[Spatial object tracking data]
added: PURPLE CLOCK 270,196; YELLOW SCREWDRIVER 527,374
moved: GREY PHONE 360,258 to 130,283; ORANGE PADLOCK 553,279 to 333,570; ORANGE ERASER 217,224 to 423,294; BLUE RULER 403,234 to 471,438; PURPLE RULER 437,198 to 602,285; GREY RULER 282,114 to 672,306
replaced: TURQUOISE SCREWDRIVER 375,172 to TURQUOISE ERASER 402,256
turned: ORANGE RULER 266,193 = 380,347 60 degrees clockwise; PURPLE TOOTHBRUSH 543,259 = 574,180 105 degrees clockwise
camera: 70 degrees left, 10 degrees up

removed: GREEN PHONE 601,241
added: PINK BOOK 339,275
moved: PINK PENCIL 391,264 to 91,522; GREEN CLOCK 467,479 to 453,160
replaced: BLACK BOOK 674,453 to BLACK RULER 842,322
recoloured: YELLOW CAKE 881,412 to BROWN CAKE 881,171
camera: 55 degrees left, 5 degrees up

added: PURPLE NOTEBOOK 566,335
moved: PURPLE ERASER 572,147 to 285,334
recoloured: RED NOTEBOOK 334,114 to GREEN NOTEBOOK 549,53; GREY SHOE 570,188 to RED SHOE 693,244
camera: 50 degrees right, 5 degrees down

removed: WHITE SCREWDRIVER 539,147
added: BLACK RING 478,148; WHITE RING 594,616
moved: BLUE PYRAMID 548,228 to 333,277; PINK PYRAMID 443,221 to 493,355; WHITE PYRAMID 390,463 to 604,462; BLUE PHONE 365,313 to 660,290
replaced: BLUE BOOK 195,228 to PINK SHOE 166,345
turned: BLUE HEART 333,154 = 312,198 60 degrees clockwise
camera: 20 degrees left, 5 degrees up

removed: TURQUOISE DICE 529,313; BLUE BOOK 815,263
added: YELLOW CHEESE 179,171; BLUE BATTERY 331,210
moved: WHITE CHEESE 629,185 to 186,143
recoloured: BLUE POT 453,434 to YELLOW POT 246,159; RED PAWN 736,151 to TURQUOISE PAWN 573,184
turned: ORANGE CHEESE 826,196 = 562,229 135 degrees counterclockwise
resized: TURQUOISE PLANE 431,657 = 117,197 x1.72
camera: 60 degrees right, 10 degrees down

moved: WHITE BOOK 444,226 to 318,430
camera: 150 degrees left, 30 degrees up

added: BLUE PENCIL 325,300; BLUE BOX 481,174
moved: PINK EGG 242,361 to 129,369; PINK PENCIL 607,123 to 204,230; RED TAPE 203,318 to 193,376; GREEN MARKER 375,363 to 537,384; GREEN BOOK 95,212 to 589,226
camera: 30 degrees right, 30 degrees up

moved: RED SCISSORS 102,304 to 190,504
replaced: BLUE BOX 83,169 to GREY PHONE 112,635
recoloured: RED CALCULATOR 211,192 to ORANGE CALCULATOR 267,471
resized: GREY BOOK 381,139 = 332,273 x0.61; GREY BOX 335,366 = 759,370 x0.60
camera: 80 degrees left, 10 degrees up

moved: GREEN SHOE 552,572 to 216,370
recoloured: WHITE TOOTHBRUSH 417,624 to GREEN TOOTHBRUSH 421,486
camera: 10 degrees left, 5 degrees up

> Task description:
The answer must be an exact reproduction of all the records.

> Task answer:
added: PURPLE CLOCK 270,196; YELLOW SCREWDRIVER 527,374
moved: GREY PHONE 360,258 to 130,283; ORANGE PADLOCK 553,279 to 333,570; ORANGE ERASER 217,224 to 423,294; BLUE RULER 403,234 to 471,438; PURPLE RULER 437,198 to 602,285; GREY RULER 282,114 to 672,306
replaced: TURQUOISE SCREWDRIVER 375,172 to TURQUOISE ERASER 402,256
turned: ORANGE RULER 266,193 = 380,347 60 degrees clockwise; PURPLE TOOTHBRUSH 543,259 = 574,180 105 degrees clockwise
camera: 70 degrees left, 10 degrees up

removed: GREEN PHONE 601,241
added: PINK BOOK 339,275
moved: PINK PENCIL 391,264 to 91,522; GREEN CLOCK 467,479 to 453,160
replaced: BLACK BOOK 674,453 to BLACK RULER 842,322
recoloured: YELLOW CAKE 881,412 to BROWN CAKE 881,171
camera: 55 degrees left, 5 degrees up

added: PURPLE NOTEBOOK 566,335
moved: PURPLE ERASER 572,147 to 285,334
recoloured: RED NOTEBOOK 334,114 to GREEN NOTEBOOK 549,53; GREY SHOE 570,188 to RED SHOE 693,244
camera: 50 degrees right, 5 degrees down

removed: WHITE SCREWDRIVER 539,147
added: BLACK RING 478,148; WHITE RING 594,616
moved: BLUE PYRAMID 548,228 to 333,277; PINK PYRAMID 443,221 to 493,355; WHITE PYRAMID 390,463 to 604,462; BLUE PHONE 365,313 to 660,290
replaced: BLUE BOOK 195,228 to PINK SHOE 166,345
turned: BLUE HEART 333,154 = 312,198 60 degrees clockwise
camera: 20 degrees left, 5 degrees up

removed: TURQUOISE DICE 529,313; BLUE BOOK 815,263
added: YELLOW CHEESE 179,171; BLUE BATTERY 331,210
moved: WHITE CHEESE 629,185 to 186,143
recoloured: BLUE POT 453,434 to YELLOW POT 246,159; RED PAWN 736,151 to TURQUOISE PAWN 573,184
turned: ORANGE CHEESE 826,196 = 562,229 135 degrees counterclockwise
resized: TURQUOISE PLANE 431,657 = 117,197 x1.72
camera: 60 degrees right, 10 degrees down

moved: WHITE BOOK 444,226 to 318,430
camera: 150 degrees left, 30 degrees up

added: BLUE PENCIL 325,300; BLUE BOX 481,174
moved: PINK EGG 242,361 to 129,369; PINK PENCIL 607,123 to 204,230; RED TAPE 203,318 to 193,376; GREEN MARKER 375,363 to 537,384; GREEN BOOK 95,212 to 589,226
camera: 30 degrees right, 30 degrees up

moved: RED SCISSORS 102,304 to 190,504
replaced: BLUE BOX 83,169 to GREY PHONE 112,635
recoloured: RED CALCULATOR 211,192 to ORANGE CALCULATOR 267,471
resized: GREY BOOK 381,139 = 332,273 x0.61; GREY BOX 335,366 = 759,370 x0.60
camera: 80 degrees left, 10 degrees up

moved: GREEN SHOE 552,572 to 216,370
recoloured: WHITE TOOTHBRUSH 417,624 to GREEN TOOTHBRUSH 421,486
camera: 10 degrees left, 5 degrees up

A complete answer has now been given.